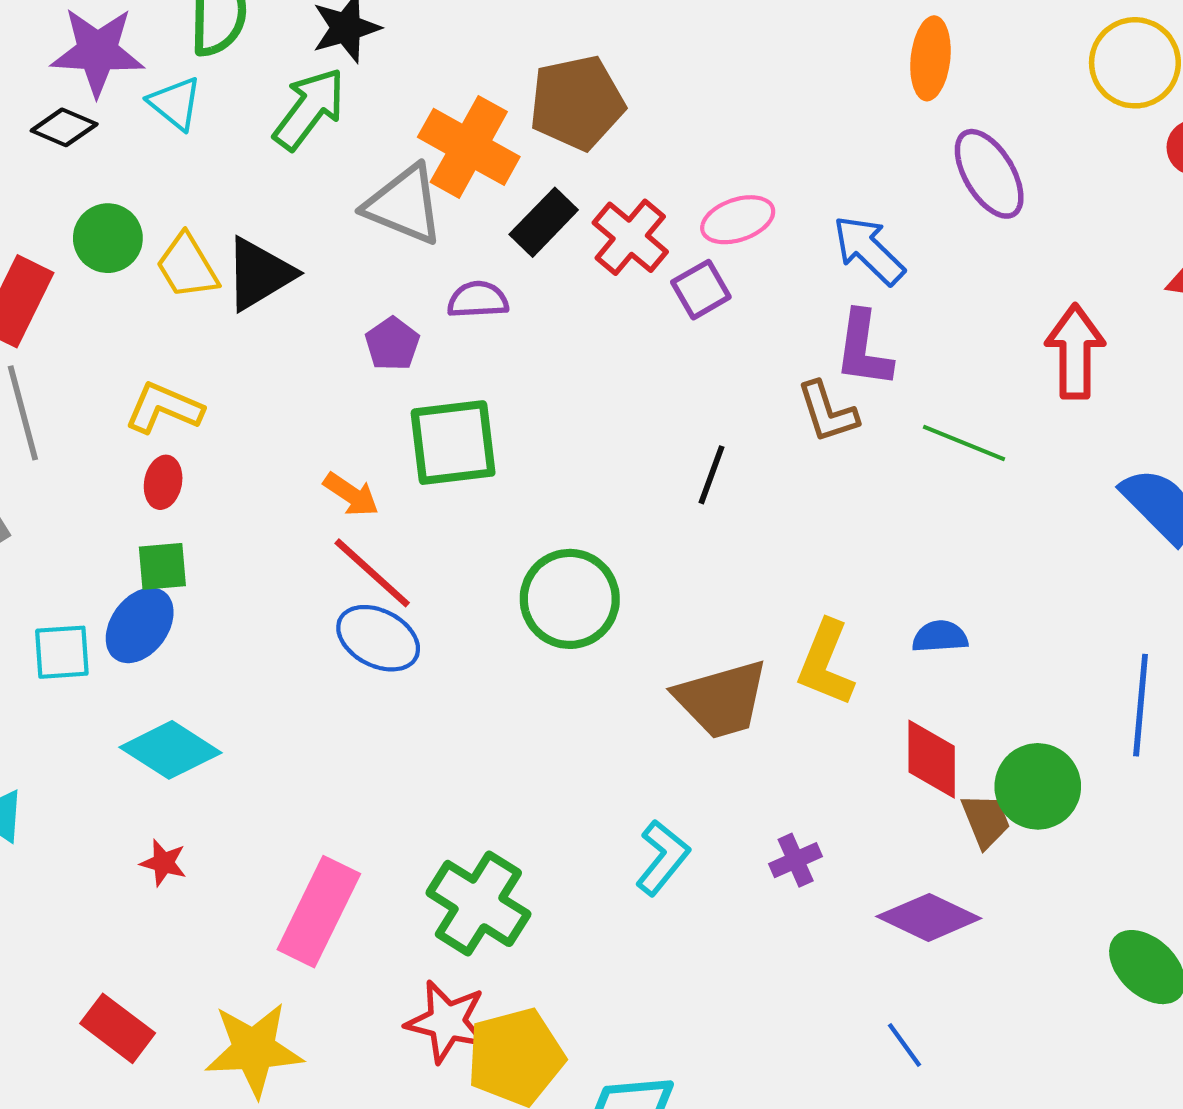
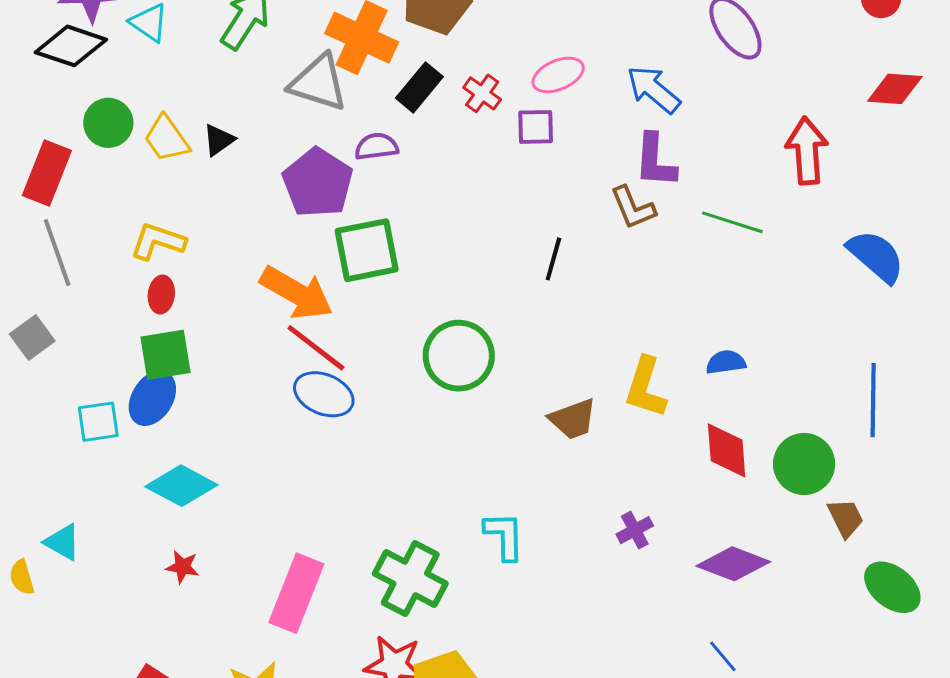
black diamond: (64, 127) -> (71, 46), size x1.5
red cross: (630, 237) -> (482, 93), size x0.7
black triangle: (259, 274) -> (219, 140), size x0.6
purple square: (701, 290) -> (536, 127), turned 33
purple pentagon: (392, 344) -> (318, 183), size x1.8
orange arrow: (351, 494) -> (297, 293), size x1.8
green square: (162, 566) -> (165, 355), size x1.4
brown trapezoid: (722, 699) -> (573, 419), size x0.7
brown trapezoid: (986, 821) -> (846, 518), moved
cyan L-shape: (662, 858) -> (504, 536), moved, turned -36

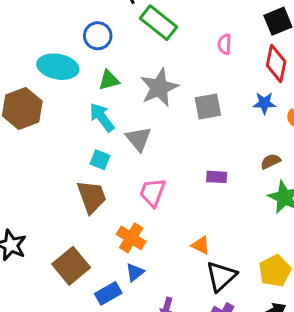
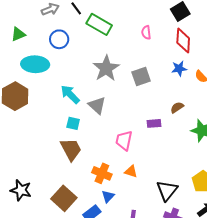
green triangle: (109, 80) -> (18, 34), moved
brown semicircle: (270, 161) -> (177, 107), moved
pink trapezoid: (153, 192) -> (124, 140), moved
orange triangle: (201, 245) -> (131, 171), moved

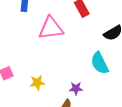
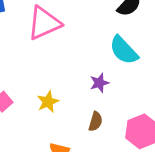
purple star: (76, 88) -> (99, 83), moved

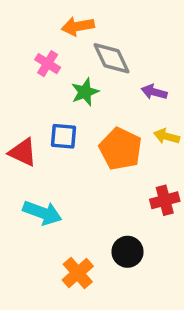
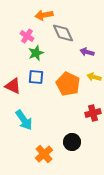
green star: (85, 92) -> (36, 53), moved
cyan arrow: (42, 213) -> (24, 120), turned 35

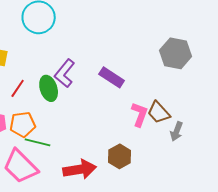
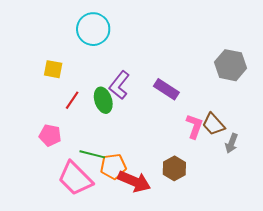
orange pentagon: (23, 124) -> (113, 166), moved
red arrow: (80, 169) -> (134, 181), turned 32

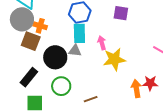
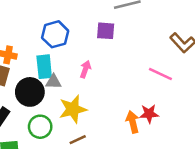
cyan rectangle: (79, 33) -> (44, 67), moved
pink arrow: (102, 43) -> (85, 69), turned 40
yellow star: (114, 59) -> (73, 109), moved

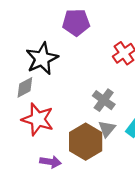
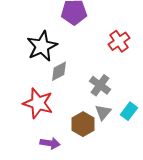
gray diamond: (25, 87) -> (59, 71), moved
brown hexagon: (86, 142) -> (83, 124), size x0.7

____

▸ **Exercise goal**
Any picture among the entries must be skipped; copy all else exactly.

▸ **Output for this task**
black diamond: (64, 127) -> (71, 46), size x1.5
red cross: (630, 237) -> (482, 93), size x0.7
black triangle: (259, 274) -> (219, 140), size x0.6
purple square: (701, 290) -> (536, 127), turned 33
purple pentagon: (392, 344) -> (318, 183), size x1.8
orange arrow: (351, 494) -> (297, 293), size x1.8
green square: (162, 566) -> (165, 355), size x1.4
brown trapezoid: (722, 699) -> (573, 419), size x0.7
brown trapezoid: (986, 821) -> (846, 518), moved
cyan L-shape: (662, 858) -> (504, 536), moved, turned -36

green triangle: (109, 80) -> (18, 34), moved
brown semicircle: (270, 161) -> (177, 107), moved
pink trapezoid: (153, 192) -> (124, 140), moved
orange triangle: (201, 245) -> (131, 171), moved

purple star: (76, 88) -> (99, 83), moved

green star: (85, 92) -> (36, 53), moved
cyan arrow: (42, 213) -> (24, 120), turned 35

orange pentagon: (23, 124) -> (113, 166), moved
red arrow: (80, 169) -> (134, 181), turned 32

cyan rectangle: (79, 33) -> (44, 67), moved
pink arrow: (102, 43) -> (85, 69), turned 40
yellow star: (114, 59) -> (73, 109), moved

gray diamond: (25, 87) -> (59, 71), moved
brown hexagon: (86, 142) -> (83, 124), size x0.7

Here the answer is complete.